-- YOUR ASSIGNMENT --
Keeping every line intact, repeat the data word for word.

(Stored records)

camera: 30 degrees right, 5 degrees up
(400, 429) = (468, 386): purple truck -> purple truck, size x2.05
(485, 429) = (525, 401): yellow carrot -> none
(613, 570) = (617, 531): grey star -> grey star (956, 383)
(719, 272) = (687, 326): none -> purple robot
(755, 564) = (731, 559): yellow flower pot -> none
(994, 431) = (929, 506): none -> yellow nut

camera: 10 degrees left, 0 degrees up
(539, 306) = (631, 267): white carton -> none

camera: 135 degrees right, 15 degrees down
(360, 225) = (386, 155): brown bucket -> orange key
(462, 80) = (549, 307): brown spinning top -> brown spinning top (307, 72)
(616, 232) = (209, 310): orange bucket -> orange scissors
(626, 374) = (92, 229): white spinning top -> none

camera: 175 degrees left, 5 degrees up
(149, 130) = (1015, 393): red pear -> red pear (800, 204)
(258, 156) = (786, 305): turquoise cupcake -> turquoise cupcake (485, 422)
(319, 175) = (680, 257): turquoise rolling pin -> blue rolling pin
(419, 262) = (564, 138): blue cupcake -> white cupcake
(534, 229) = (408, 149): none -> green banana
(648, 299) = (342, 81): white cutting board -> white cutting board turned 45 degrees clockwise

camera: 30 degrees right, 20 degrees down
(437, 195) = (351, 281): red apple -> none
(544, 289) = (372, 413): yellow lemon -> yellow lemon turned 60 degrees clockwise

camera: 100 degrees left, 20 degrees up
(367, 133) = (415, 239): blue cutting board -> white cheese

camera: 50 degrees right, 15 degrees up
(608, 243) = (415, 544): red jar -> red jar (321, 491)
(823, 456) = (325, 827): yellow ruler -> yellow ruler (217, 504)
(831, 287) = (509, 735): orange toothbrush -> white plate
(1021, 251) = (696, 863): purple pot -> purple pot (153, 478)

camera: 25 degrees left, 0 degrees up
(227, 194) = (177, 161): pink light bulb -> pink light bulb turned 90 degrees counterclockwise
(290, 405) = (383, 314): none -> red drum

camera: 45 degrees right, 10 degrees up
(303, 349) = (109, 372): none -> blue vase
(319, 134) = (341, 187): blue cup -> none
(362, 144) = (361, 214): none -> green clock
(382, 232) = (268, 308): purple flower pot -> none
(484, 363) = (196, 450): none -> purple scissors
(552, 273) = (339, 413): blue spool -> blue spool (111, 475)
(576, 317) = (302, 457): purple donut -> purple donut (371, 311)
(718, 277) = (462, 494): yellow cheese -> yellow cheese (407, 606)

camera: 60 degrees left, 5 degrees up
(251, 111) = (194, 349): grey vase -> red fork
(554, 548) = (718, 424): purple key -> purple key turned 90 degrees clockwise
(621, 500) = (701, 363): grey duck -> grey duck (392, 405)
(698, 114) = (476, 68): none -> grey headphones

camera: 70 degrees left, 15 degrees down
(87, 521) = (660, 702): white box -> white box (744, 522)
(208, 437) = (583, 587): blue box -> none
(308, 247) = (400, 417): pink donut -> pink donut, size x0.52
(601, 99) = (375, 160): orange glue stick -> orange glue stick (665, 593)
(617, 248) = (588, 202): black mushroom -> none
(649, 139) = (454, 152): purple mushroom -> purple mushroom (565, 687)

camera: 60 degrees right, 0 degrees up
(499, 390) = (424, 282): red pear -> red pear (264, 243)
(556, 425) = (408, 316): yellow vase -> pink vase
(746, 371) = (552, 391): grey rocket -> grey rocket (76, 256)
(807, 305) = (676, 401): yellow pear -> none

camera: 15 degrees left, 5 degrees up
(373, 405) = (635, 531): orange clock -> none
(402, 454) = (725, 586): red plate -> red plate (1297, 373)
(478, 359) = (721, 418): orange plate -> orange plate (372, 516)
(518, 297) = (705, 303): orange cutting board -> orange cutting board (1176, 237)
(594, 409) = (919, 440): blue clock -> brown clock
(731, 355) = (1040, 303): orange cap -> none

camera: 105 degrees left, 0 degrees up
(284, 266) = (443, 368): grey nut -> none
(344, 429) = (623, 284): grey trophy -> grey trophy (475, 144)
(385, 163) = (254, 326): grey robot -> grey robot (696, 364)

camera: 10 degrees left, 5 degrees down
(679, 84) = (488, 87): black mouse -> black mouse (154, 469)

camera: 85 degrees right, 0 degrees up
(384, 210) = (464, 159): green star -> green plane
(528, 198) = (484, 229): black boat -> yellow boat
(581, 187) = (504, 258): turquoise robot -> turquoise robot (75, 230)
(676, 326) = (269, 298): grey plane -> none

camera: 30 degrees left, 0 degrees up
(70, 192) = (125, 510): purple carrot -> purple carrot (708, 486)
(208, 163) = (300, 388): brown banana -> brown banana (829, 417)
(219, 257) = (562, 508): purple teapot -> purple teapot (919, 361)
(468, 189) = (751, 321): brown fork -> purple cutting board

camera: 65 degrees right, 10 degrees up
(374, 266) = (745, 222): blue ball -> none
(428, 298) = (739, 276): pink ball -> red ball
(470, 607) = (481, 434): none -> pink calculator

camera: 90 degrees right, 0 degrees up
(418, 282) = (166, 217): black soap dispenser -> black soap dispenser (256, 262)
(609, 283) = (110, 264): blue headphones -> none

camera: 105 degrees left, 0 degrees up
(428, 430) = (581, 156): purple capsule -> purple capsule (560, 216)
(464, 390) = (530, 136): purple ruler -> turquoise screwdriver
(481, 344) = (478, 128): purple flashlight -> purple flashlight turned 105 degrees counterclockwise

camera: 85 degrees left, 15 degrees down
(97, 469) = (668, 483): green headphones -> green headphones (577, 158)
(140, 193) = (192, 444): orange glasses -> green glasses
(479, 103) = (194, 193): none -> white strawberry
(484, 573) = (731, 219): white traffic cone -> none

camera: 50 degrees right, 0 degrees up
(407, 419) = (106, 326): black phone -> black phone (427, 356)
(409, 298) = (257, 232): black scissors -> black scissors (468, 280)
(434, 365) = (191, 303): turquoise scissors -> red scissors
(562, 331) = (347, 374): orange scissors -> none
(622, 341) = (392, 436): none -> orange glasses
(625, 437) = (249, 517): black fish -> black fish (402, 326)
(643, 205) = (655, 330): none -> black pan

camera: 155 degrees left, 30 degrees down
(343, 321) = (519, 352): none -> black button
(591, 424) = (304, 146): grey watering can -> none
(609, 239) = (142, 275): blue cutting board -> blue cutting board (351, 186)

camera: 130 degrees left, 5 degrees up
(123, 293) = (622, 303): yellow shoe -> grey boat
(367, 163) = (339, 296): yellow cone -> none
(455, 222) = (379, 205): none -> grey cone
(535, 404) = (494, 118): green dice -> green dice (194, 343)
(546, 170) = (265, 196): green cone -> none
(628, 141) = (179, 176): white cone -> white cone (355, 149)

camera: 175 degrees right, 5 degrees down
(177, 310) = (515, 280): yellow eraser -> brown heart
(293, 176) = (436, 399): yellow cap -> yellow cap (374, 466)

-- REPLY --
camera: 30 degrees right, 5 degrees up
(400, 429) = (468, 386): purple truck -> purple truck, size x2.05
(485, 429) = (525, 401): yellow carrot -> none
(613, 570) = (617, 531): grey star -> grey star (956, 383)
(719, 272) = (687, 326): none -> purple robot
(755, 564) = (731, 559): yellow flower pot -> none
(994, 431) = (929, 506): none -> yellow nut

camera: 10 degrees left, 0 degrees up
(539, 306) = (631, 267): white carton -> none

camera: 135 degrees right, 15 degrees down
(360, 225) = (386, 155): brown bucket -> orange key
(462, 80) = (549, 307): brown spinning top -> brown spinning top (307, 72)
(616, 232) = (209, 310): orange bucket -> orange scissors
(626, 374) = (92, 229): white spinning top -> none

camera: 175 degrees left, 5 degrees up
(149, 130) = (1015, 393): red pear -> red pear (800, 204)
(258, 156) = (786, 305): turquoise cupcake -> turquoise cupcake (485, 422)
(319, 175) = (680, 257): turquoise rolling pin -> blue rolling pin
(419, 262) = (564, 138): blue cupcake -> white cupcake
(534, 229) = (408, 149): none -> green banana
(648, 299) = (342, 81): white cutting board -> white cutting board turned 45 degrees clockwise

camera: 30 degrees right, 20 degrees down
(437, 195) = (351, 281): red apple -> none
(544, 289) = (372, 413): yellow lemon -> yellow lemon turned 60 degrees clockwise

camera: 100 degrees left, 20 degrees up
(367, 133) = (415, 239): blue cutting board -> white cheese

camera: 50 degrees right, 15 degrees up
(608, 243) = (415, 544): red jar -> red jar (321, 491)
(823, 456) = (325, 827): yellow ruler -> yellow ruler (217, 504)
(831, 287) = (509, 735): orange toothbrush -> white plate
(1021, 251) = (696, 863): purple pot -> purple pot (153, 478)

camera: 25 degrees left, 0 degrees up
(227, 194) = (177, 161): pink light bulb -> pink light bulb turned 90 degrees counterclockwise
(290, 405) = (383, 314): none -> red drum

camera: 45 degrees right, 10 degrees up
(303, 349) = (109, 372): none -> blue vase
(319, 134) = (341, 187): blue cup -> none
(362, 144) = (361, 214): none -> green clock
(382, 232) = (268, 308): purple flower pot -> none
(484, 363) = (196, 450): none -> purple scissors
(552, 273) = (339, 413): blue spool -> blue spool (111, 475)
(576, 317) = (302, 457): purple donut -> purple donut (371, 311)
(718, 277) = (462, 494): yellow cheese -> yellow cheese (407, 606)

camera: 60 degrees left, 5 degrees up
(251, 111) = (194, 349): grey vase -> red fork
(554, 548) = (718, 424): purple key -> purple key turned 90 degrees clockwise
(621, 500) = (701, 363): grey duck -> grey duck (392, 405)
(698, 114) = (476, 68): none -> grey headphones

camera: 70 degrees left, 15 degrees down
(87, 521) = (660, 702): white box -> white box (744, 522)
(208, 437) = (583, 587): blue box -> none
(308, 247) = (400, 417): pink donut -> pink donut, size x0.52
(601, 99) = (375, 160): orange glue stick -> orange glue stick (665, 593)
(617, 248) = (588, 202): black mushroom -> none
(649, 139) = (454, 152): purple mushroom -> purple mushroom (565, 687)

camera: 60 degrees right, 0 degrees up
(499, 390) = (424, 282): red pear -> red pear (264, 243)
(556, 425) = (408, 316): yellow vase -> pink vase
(746, 371) = (552, 391): grey rocket -> grey rocket (76, 256)
(807, 305) = (676, 401): yellow pear -> none

camera: 15 degrees left, 5 degrees up
(373, 405) = (635, 531): orange clock -> none
(402, 454) = (725, 586): red plate -> red plate (1297, 373)
(478, 359) = (721, 418): orange plate -> orange plate (372, 516)
(518, 297) = (705, 303): orange cutting board -> orange cutting board (1176, 237)
(594, 409) = (919, 440): blue clock -> brown clock
(731, 355) = (1040, 303): orange cap -> none

camera: 105 degrees left, 0 degrees up
(284, 266) = (443, 368): grey nut -> none
(344, 429) = (623, 284): grey trophy -> grey trophy (475, 144)
(385, 163) = (254, 326): grey robot -> grey robot (696, 364)

camera: 10 degrees left, 5 degrees down
(679, 84) = (488, 87): black mouse -> black mouse (154, 469)

camera: 85 degrees right, 0 degrees up
(384, 210) = (464, 159): green star -> green plane
(528, 198) = (484, 229): black boat -> yellow boat
(581, 187) = (504, 258): turquoise robot -> turquoise robot (75, 230)
(676, 326) = (269, 298): grey plane -> none

camera: 30 degrees left, 0 degrees up
(70, 192) = (125, 510): purple carrot -> purple carrot (708, 486)
(208, 163) = (300, 388): brown banana -> brown banana (829, 417)
(219, 257) = (562, 508): purple teapot -> purple teapot (919, 361)
(468, 189) = (751, 321): brown fork -> purple cutting board

camera: 65 degrees right, 10 degrees up
(374, 266) = (745, 222): blue ball -> none
(428, 298) = (739, 276): pink ball -> red ball
(470, 607) = (481, 434): none -> pink calculator

camera: 90 degrees right, 0 degrees up
(418, 282) = (166, 217): black soap dispenser -> black soap dispenser (256, 262)
(609, 283) = (110, 264): blue headphones -> none

camera: 105 degrees left, 0 degrees up
(428, 430) = (581, 156): purple capsule -> purple capsule (560, 216)
(464, 390) = (530, 136): purple ruler -> turquoise screwdriver
(481, 344) = (478, 128): purple flashlight -> purple flashlight turned 105 degrees counterclockwise

camera: 85 degrees left, 15 degrees down
(97, 469) = (668, 483): green headphones -> green headphones (577, 158)
(140, 193) = (192, 444): orange glasses -> green glasses
(479, 103) = (194, 193): none -> white strawberry
(484, 573) = (731, 219): white traffic cone -> none

camera: 50 degrees right, 0 degrees up
(407, 419) = (106, 326): black phone -> black phone (427, 356)
(409, 298) = (257, 232): black scissors -> black scissors (468, 280)
(434, 365) = (191, 303): turquoise scissors -> red scissors
(562, 331) = (347, 374): orange scissors -> none
(622, 341) = (392, 436): none -> orange glasses
(625, 437) = (249, 517): black fish -> black fish (402, 326)
(643, 205) = (655, 330): none -> black pan

camera: 155 degrees left, 30 degrees down
(343, 321) = (519, 352): none -> black button
(591, 424) = (304, 146): grey watering can -> none
(609, 239) = (142, 275): blue cutting board -> blue cutting board (351, 186)

camera: 130 degrees left, 5 degrees up
(123, 293) = (622, 303): yellow shoe -> grey boat
(367, 163) = (339, 296): yellow cone -> none
(455, 222) = (379, 205): none -> grey cone
(535, 404) = (494, 118): green dice -> green dice (194, 343)
(546, 170) = (265, 196): green cone -> none
(628, 141) = (179, 176): white cone -> white cone (355, 149)

camera: 175 degrees right, 5 degrees down
(177, 310) = (515, 280): yellow eraser -> brown heart
(293, 176) = (436, 399): yellow cap -> yellow cap (374, 466)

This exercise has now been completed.